Scan the records for the string "plate" and copy every line that holds it.

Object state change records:
-*-*-
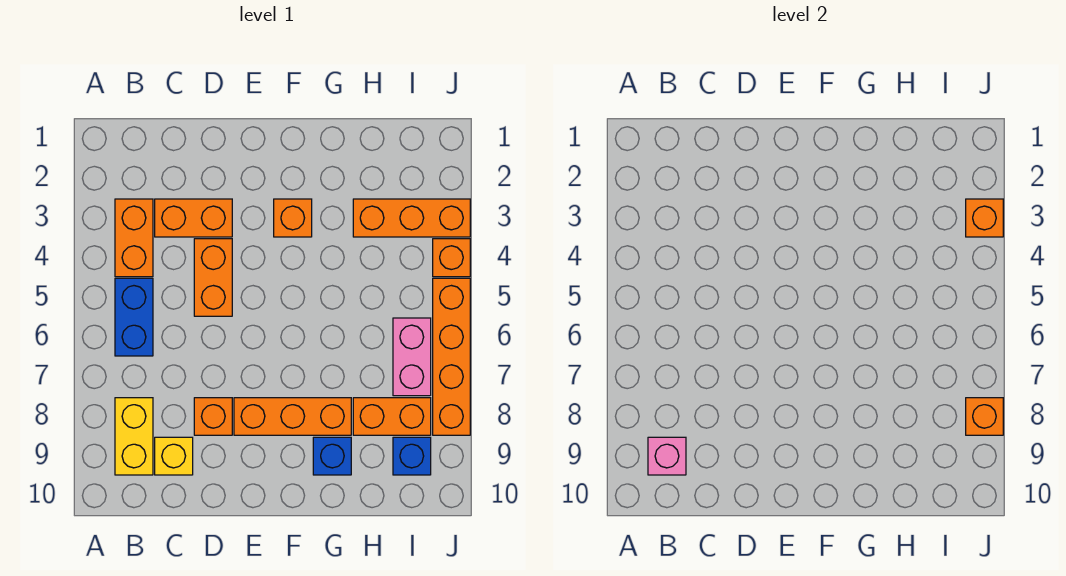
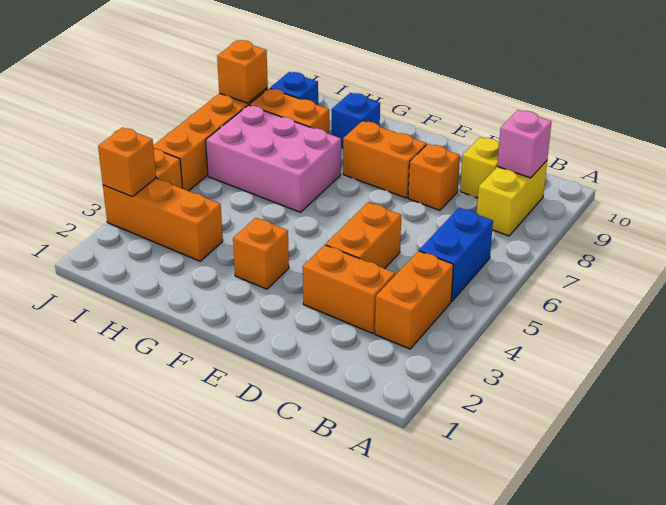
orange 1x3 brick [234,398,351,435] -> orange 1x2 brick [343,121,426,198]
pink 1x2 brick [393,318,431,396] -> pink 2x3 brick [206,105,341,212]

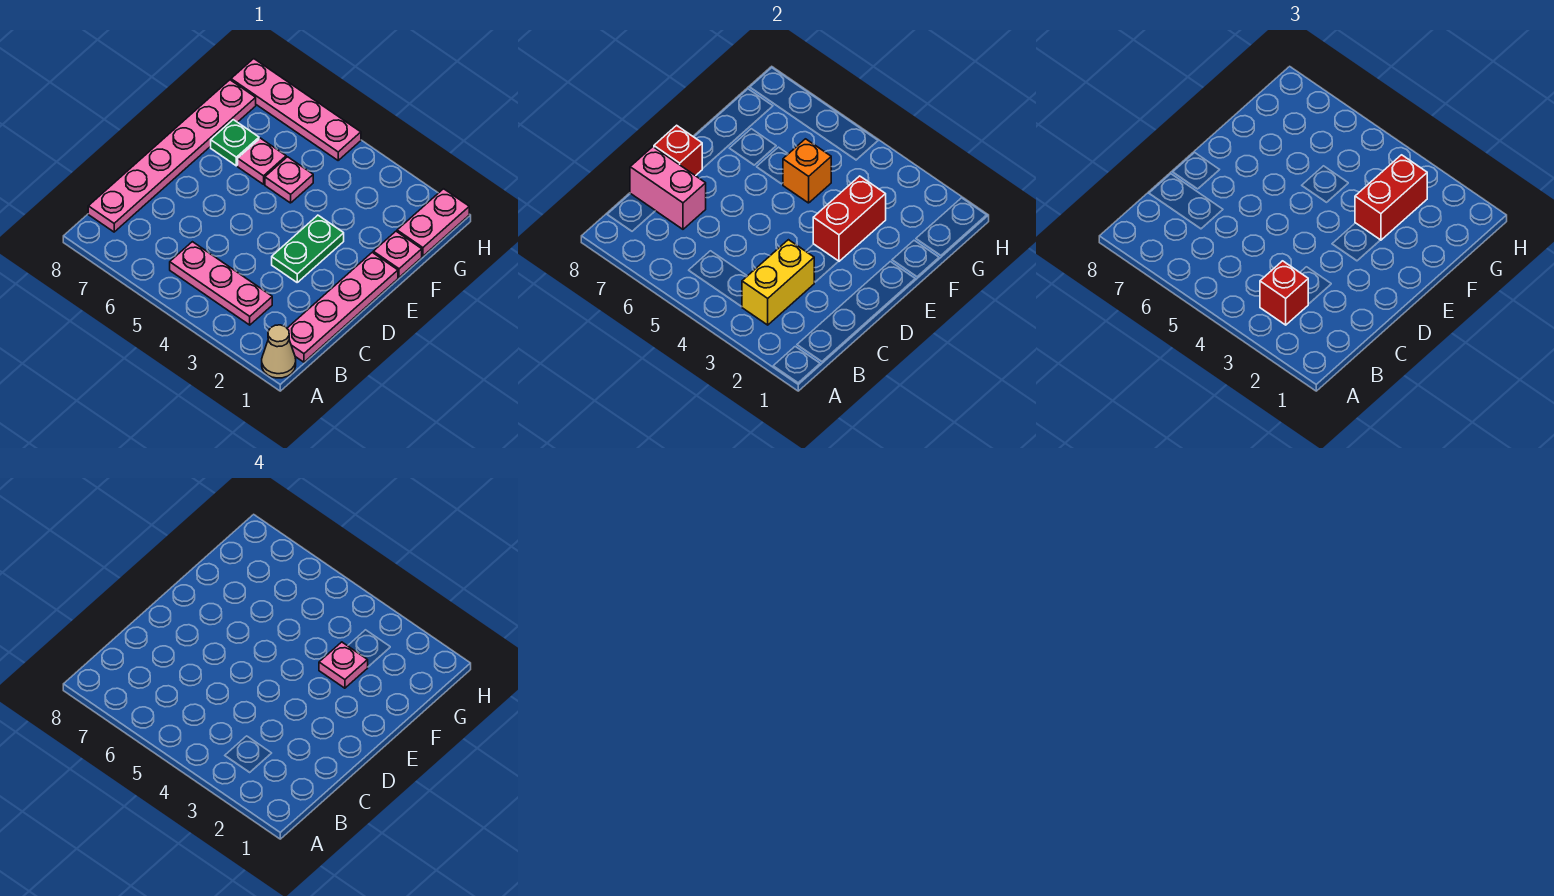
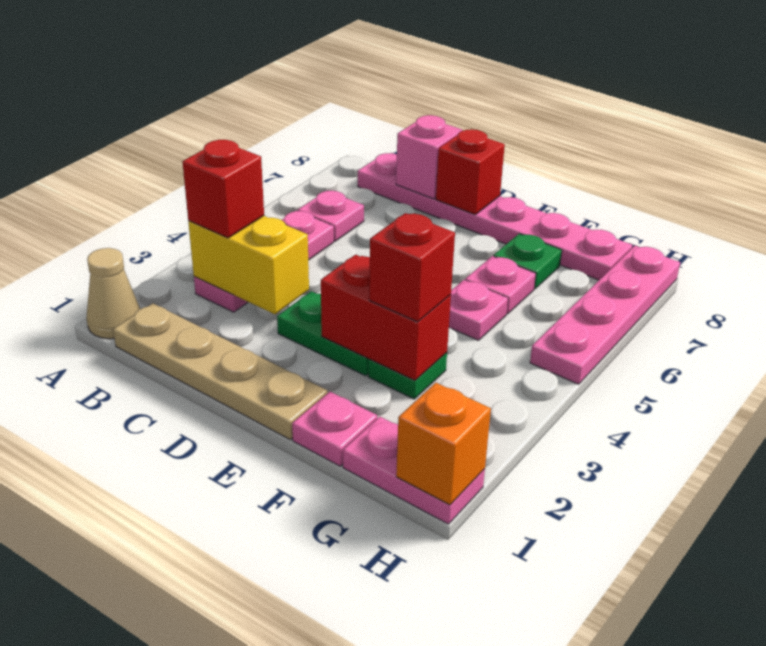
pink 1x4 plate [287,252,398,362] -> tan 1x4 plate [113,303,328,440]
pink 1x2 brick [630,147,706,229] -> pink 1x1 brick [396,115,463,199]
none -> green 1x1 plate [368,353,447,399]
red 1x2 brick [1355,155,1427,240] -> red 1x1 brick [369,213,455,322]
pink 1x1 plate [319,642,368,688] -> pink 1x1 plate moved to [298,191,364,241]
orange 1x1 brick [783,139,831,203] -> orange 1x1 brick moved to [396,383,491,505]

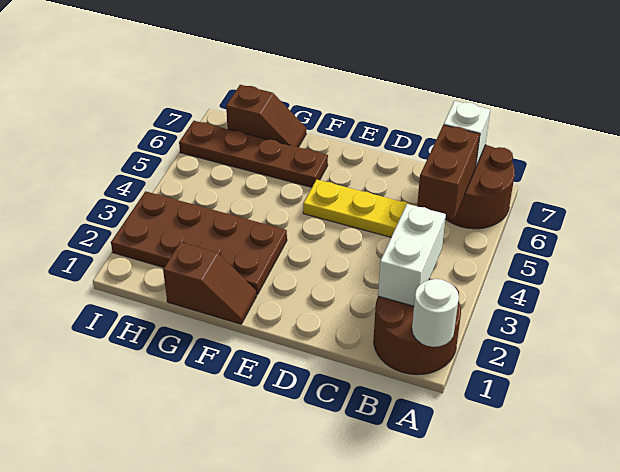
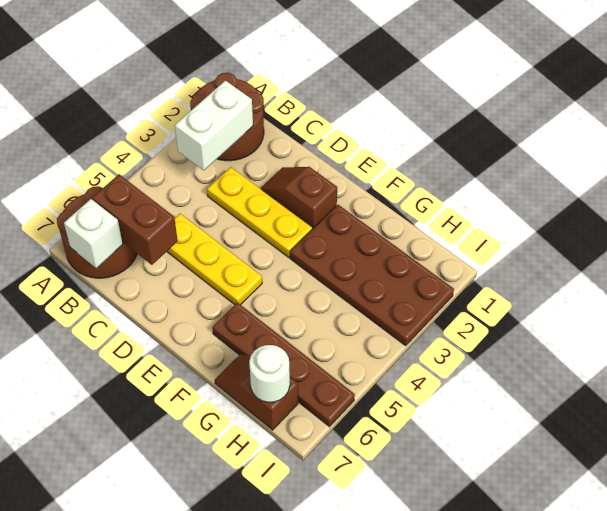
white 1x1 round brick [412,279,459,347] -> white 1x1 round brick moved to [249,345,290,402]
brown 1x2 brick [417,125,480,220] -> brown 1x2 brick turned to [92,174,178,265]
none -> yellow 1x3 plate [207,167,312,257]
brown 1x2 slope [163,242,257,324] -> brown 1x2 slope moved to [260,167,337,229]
-*-*-
## [EXERCISE OUTPUT]
pink 1x4 plate [287,252,398,362] -> tan 1x4 plate [113,303,328,440]
none -> green 1x1 plate [368,353,447,399]
pink 1x1 plate [319,642,368,688] -> pink 1x1 plate moved to [298,191,364,241]
none -> yellow 1x3 plate [207,167,312,257]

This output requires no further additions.